*WHAT THE EXERCISE ASKS:*
Without including any pictures, retype exactly the lines from the top of the records through the line containing "Ulion Orders: [330,29,610,197]", that final line included.

(Beginning of EXTRACTED INFORMATION)

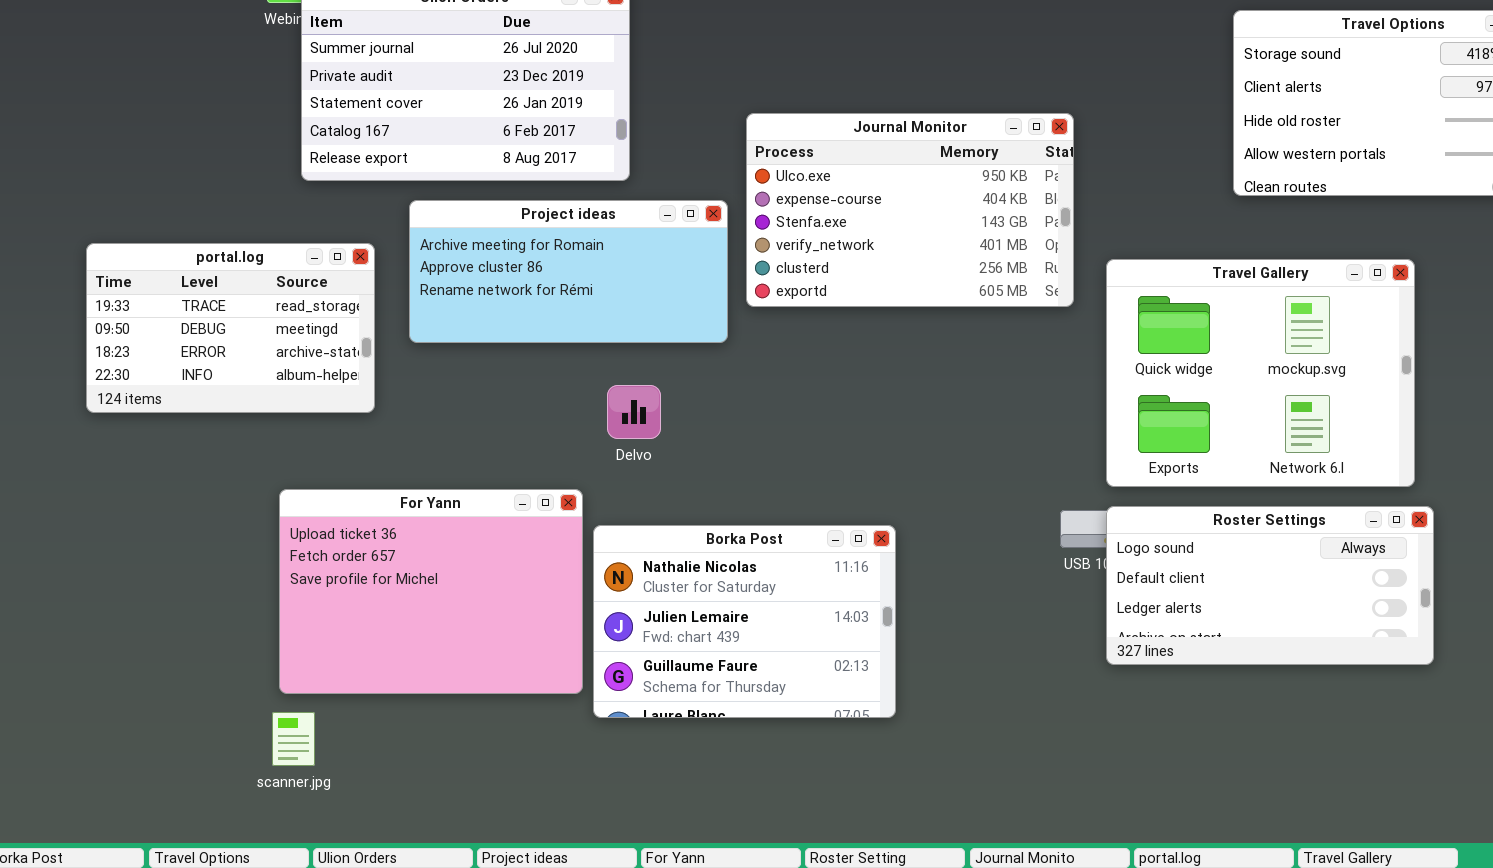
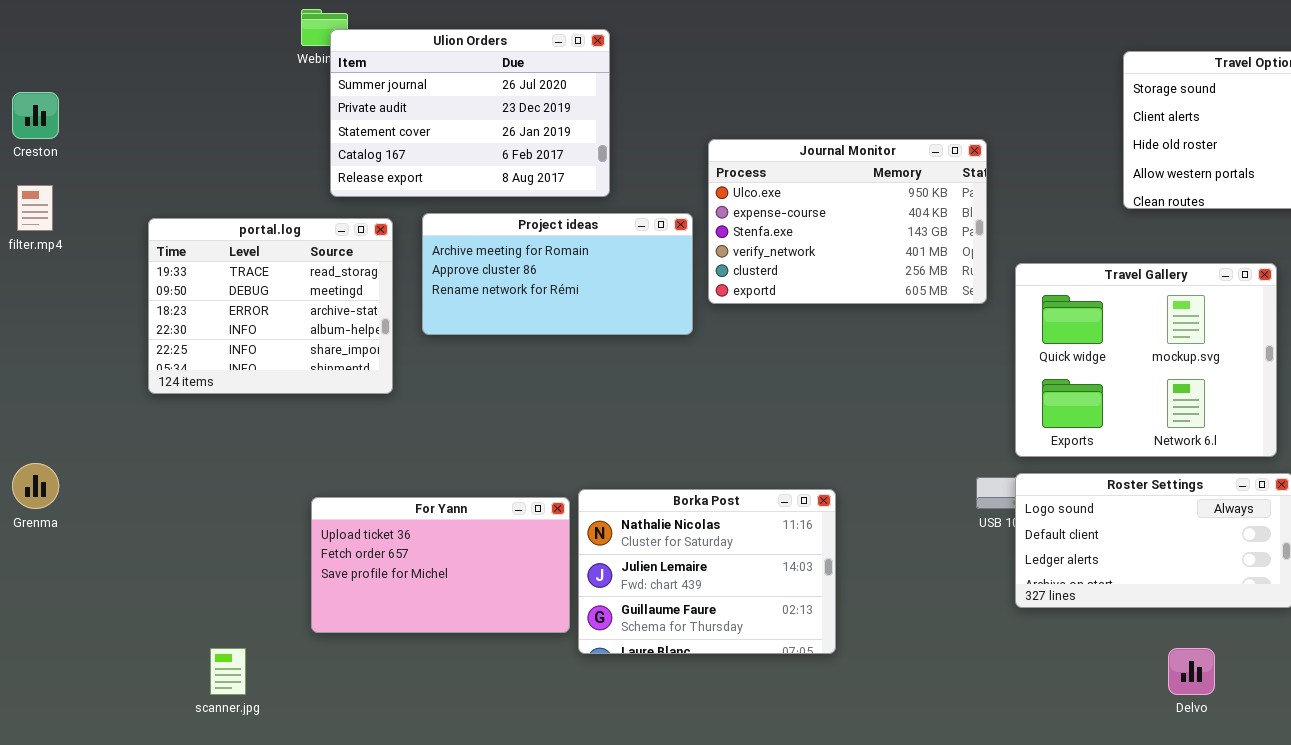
portal.log: [86,243,375,413] -> [148,218,393,394], resized
Delvo: [607,385,661,439] -> [1168,648,1215,695], moved
For Yann: [279,489,583,694] -> [311,497,570,633], resized
scanner.jpg: [272,712,315,766] -> [210,648,246,695], moved

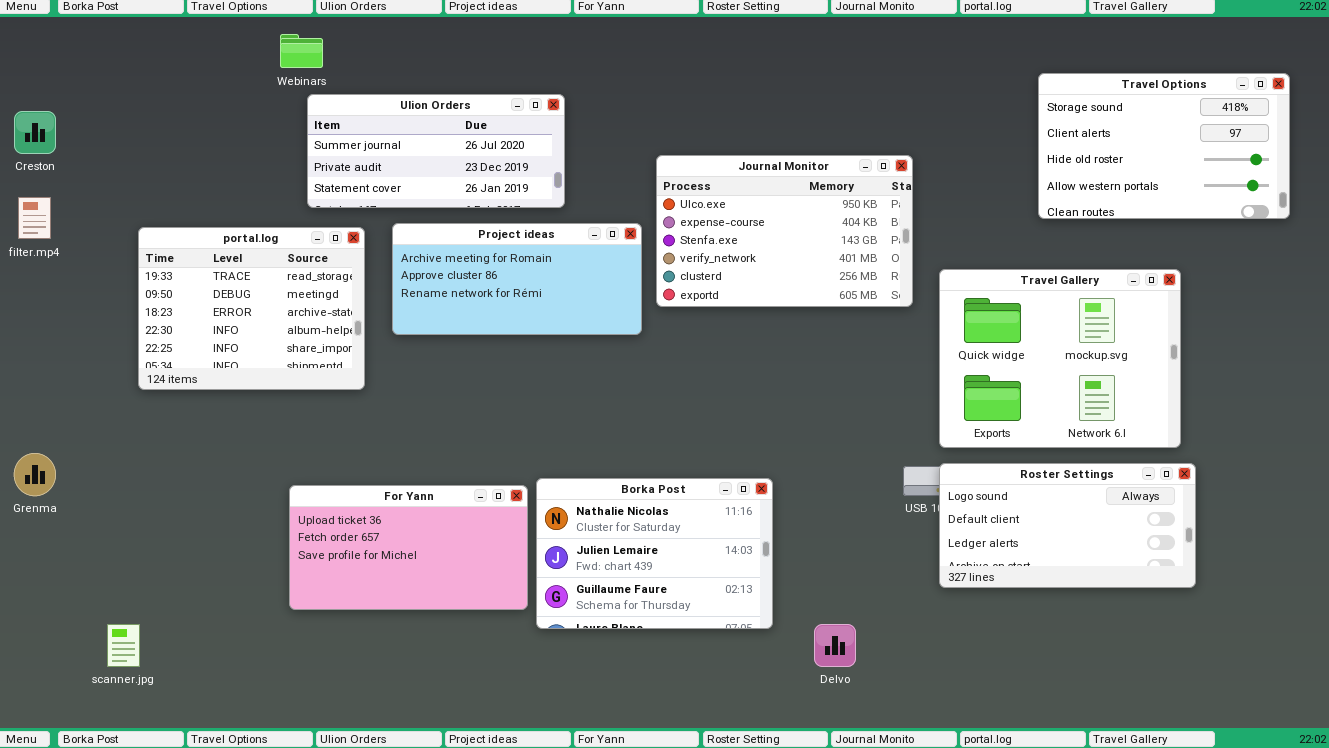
Ulion Orders: [330,29,610,197] -> [307,94,565,208], resized
scanner.jpg: [210,648,246,695] -> [107,624,140,667], moved
Delvo: [1168,648,1215,695] -> [814,624,856,667], moved

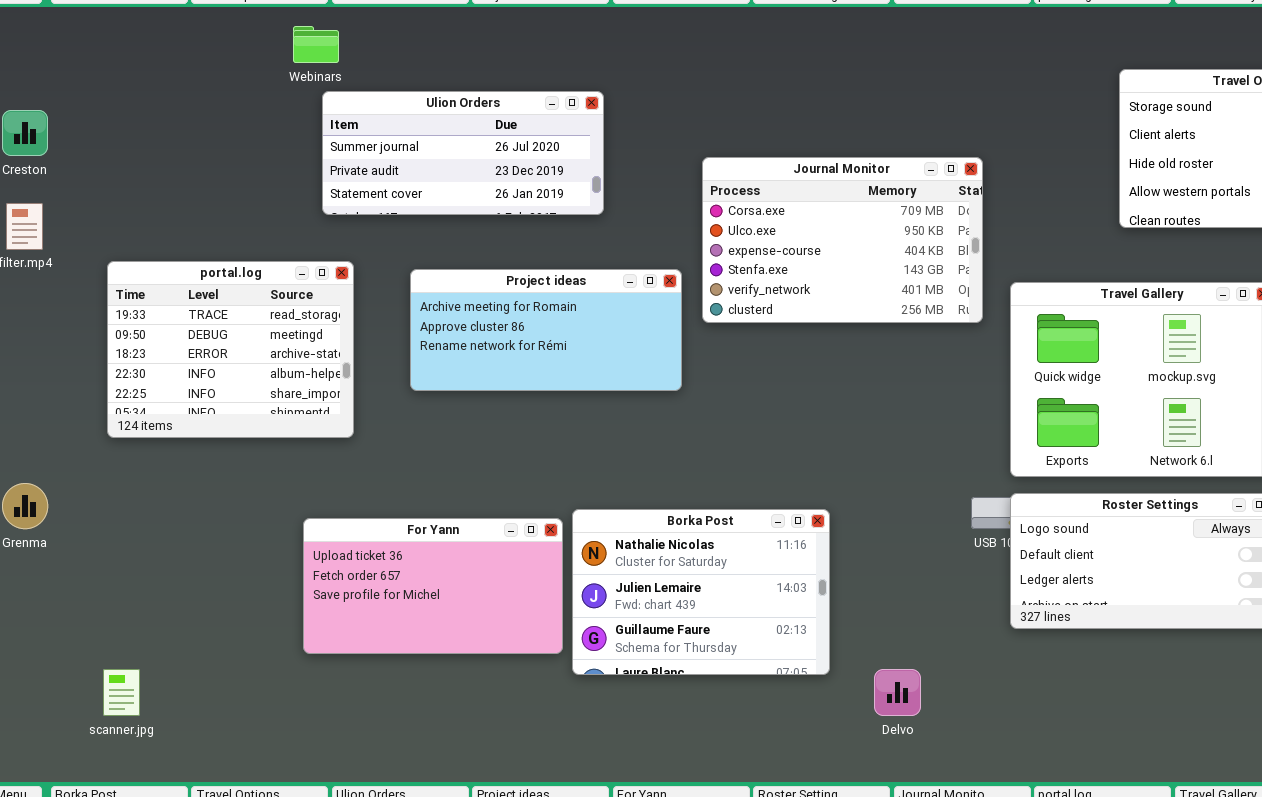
Journal Monitor: [656,155,913,307] -> [702,157,983,323], scrolled up 1 row
Project ideas: [392,223,642,335] -> [410,269,682,391], moved
portal.log: [138,227,365,390] -> [107,261,354,438], moved

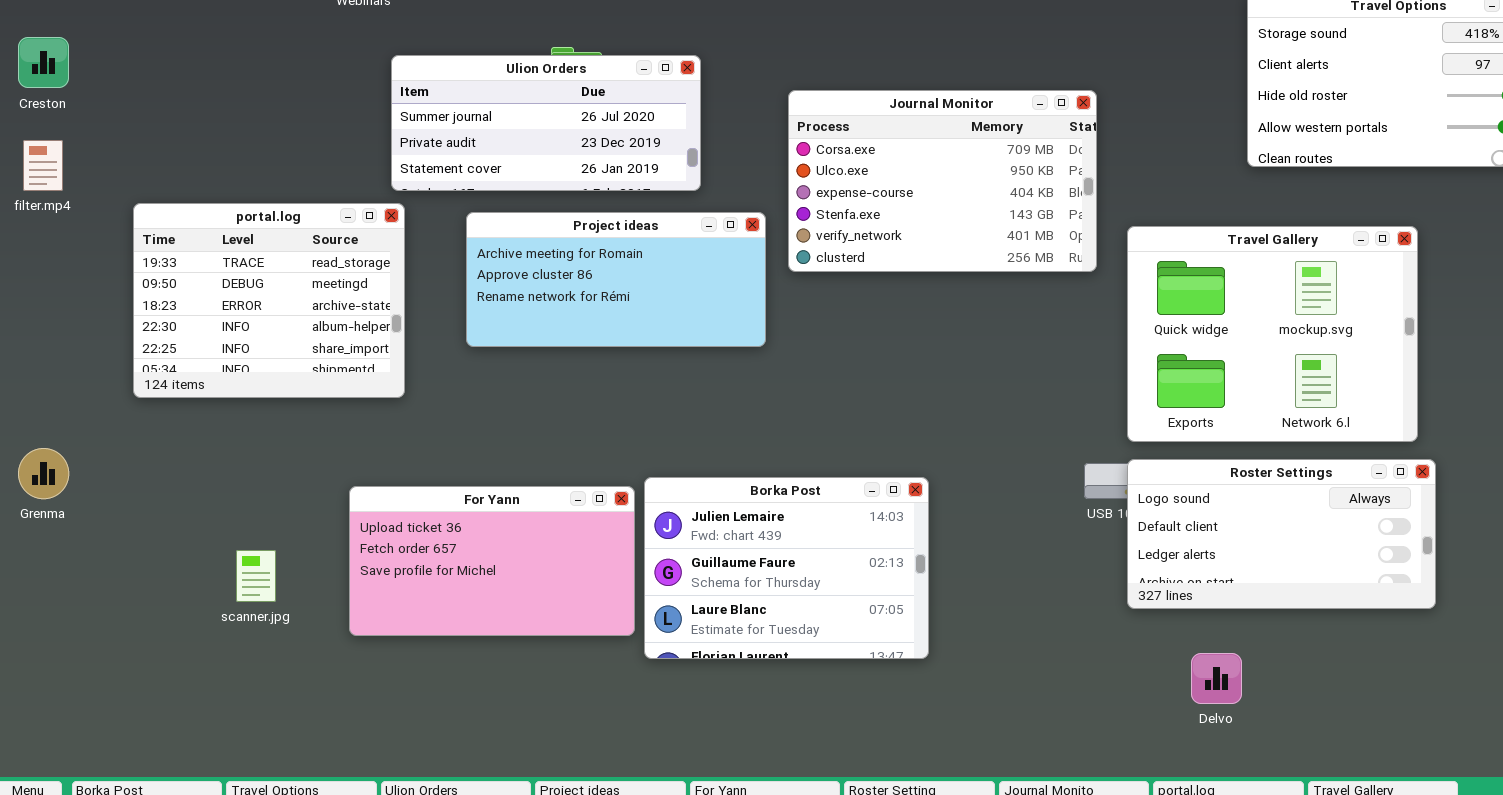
Ulion Orders: [322,91,604,215] -> [391,55,701,191], moved
Borka Post: [572,509,830,675] -> [644,477,929,659], scrolled down 1 row
scanner.jpg: [103,669,140,716] -> [236,550,276,602], moved
Delvo: [874,669,921,716] -> [1191,653,1242,704], moved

(End of EXTRACTED INFORMATION)

*YOUR SOLUTION:*
portal.log: [86,243,375,413] -> [148,218,393,394], resized
Delvo: [607,385,661,439] -> [1168,648,1215,695], moved
For Yann: [279,489,583,694] -> [311,497,570,633], resized
scanner.jpg: [272,712,315,766] -> [210,648,246,695], moved

Ulion Orders: [330,29,610,197] -> [307,94,565,208], resized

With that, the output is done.